-- Directions --
The whole listing, except its pictures, is to be repeated exactly.

-- Input for this task --
════════════════

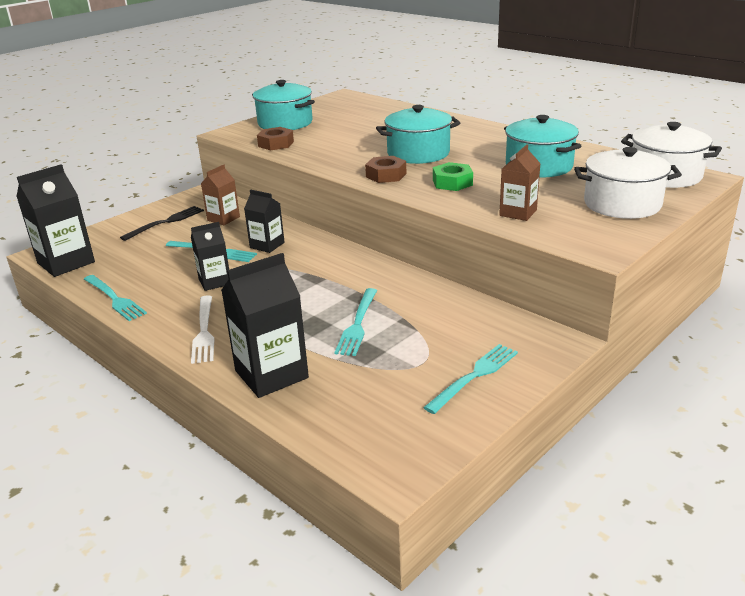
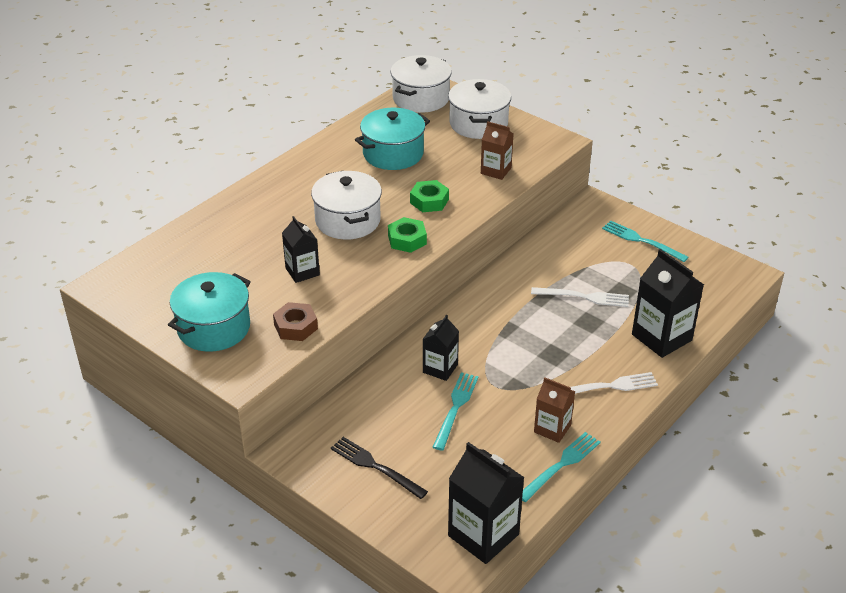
camera: 95 degrees left, 10 degrees up
black carton [191,222,229,291] -> black carton moved to [282,216,320,283]
brown carton [201,164,240,225] -> brown carton moved to [534,377,575,443]
turquoise fork [334,288,377,356] -> white fork [531,287,629,307]
brown nut [365,156,406,183] -> green nut [388,217,427,253]
turquoise pot [376,105,460,164] -> white pot [311,170,382,240]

════════════════

-- Response for this exercise --
camera: 95 degrees left, 10 degrees up
black carton [191,222,229,291] -> black carton moved to [282,216,320,283]
brown carton [201,164,240,225] -> brown carton moved to [534,377,575,443]
turquoise fork [334,288,377,356] -> white fork [531,287,629,307]
brown nut [365,156,406,183] -> green nut [388,217,427,253]
turquoise pot [376,105,460,164] -> white pot [311,170,382,240]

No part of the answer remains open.